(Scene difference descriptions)
# # #

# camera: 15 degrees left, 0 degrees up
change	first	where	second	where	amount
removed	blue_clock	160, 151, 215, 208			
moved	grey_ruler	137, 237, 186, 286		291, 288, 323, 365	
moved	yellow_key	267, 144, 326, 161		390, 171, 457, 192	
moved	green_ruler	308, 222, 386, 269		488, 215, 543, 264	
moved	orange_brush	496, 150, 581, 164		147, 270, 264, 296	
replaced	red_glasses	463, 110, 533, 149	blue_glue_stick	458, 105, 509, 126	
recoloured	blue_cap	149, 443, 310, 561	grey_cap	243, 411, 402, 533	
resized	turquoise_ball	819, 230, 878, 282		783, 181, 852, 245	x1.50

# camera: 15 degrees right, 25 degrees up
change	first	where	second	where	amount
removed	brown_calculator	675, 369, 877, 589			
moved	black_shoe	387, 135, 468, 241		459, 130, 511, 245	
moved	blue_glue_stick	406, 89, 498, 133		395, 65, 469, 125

# # #

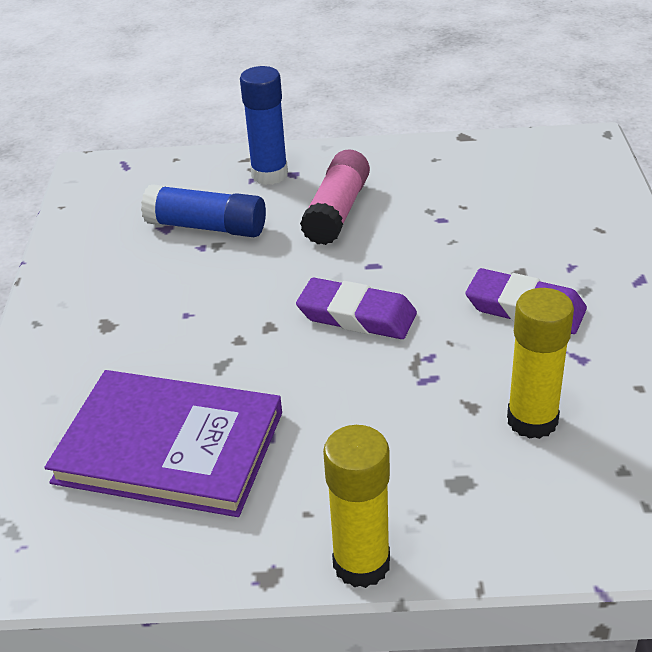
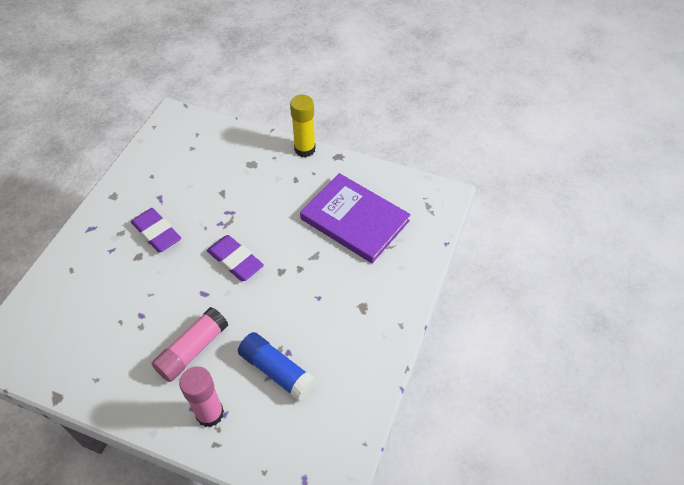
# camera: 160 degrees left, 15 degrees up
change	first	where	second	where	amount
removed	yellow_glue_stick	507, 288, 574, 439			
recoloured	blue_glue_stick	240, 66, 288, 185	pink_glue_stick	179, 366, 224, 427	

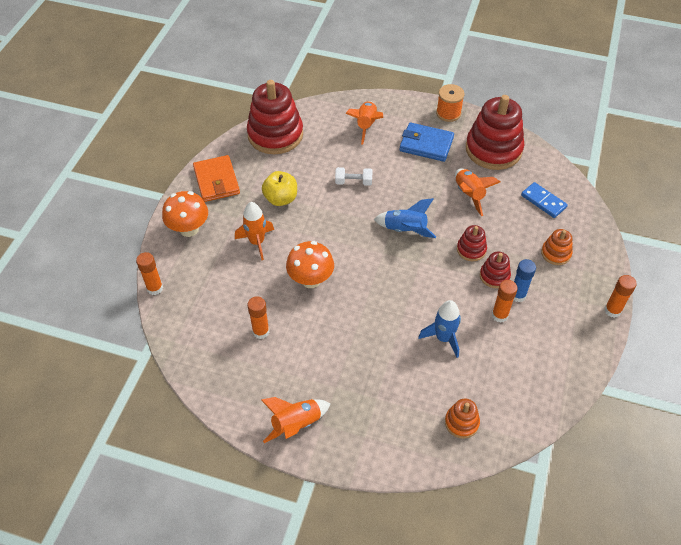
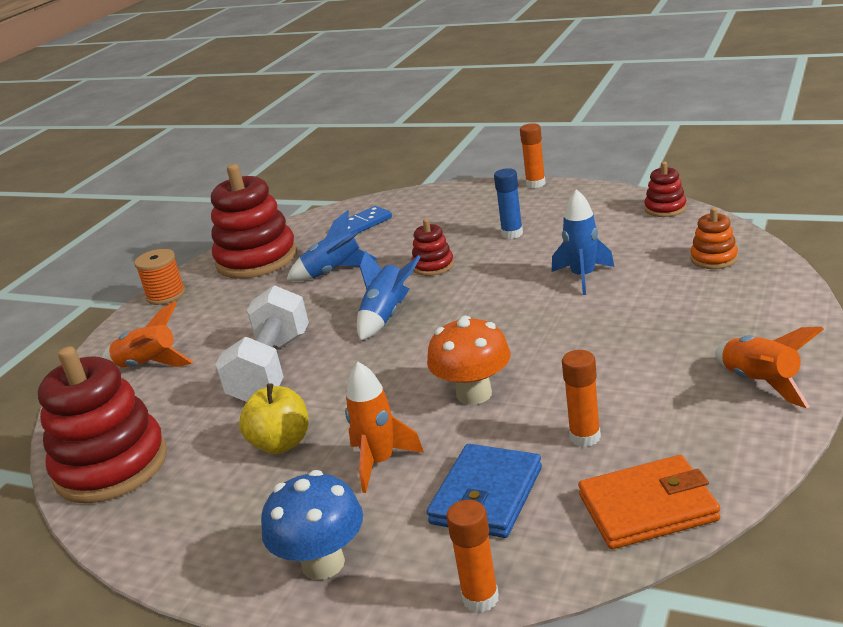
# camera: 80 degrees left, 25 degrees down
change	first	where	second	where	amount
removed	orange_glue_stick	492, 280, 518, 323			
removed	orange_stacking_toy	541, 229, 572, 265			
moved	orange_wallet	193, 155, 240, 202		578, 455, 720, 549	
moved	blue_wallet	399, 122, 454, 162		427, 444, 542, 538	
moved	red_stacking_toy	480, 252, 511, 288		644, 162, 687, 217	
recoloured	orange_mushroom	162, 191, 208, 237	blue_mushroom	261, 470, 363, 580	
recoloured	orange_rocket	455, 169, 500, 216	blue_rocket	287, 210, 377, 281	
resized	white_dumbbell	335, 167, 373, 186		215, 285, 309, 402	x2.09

# # #

| Required work |
Of the entries listed above, reproduce only the lines starting at the line containing "# camera: 15 degrees left, 0 degrees up" and ending at the line containing "171, 457, 192". Include both, exactly as they stand.

| Written response |
# camera: 15 degrees left, 0 degrees up
change	first	where	second	where	amount
removed	blue_clock	160, 151, 215, 208			
moved	grey_ruler	137, 237, 186, 286		291, 288, 323, 365	
moved	yellow_key	267, 144, 326, 161		390, 171, 457, 192	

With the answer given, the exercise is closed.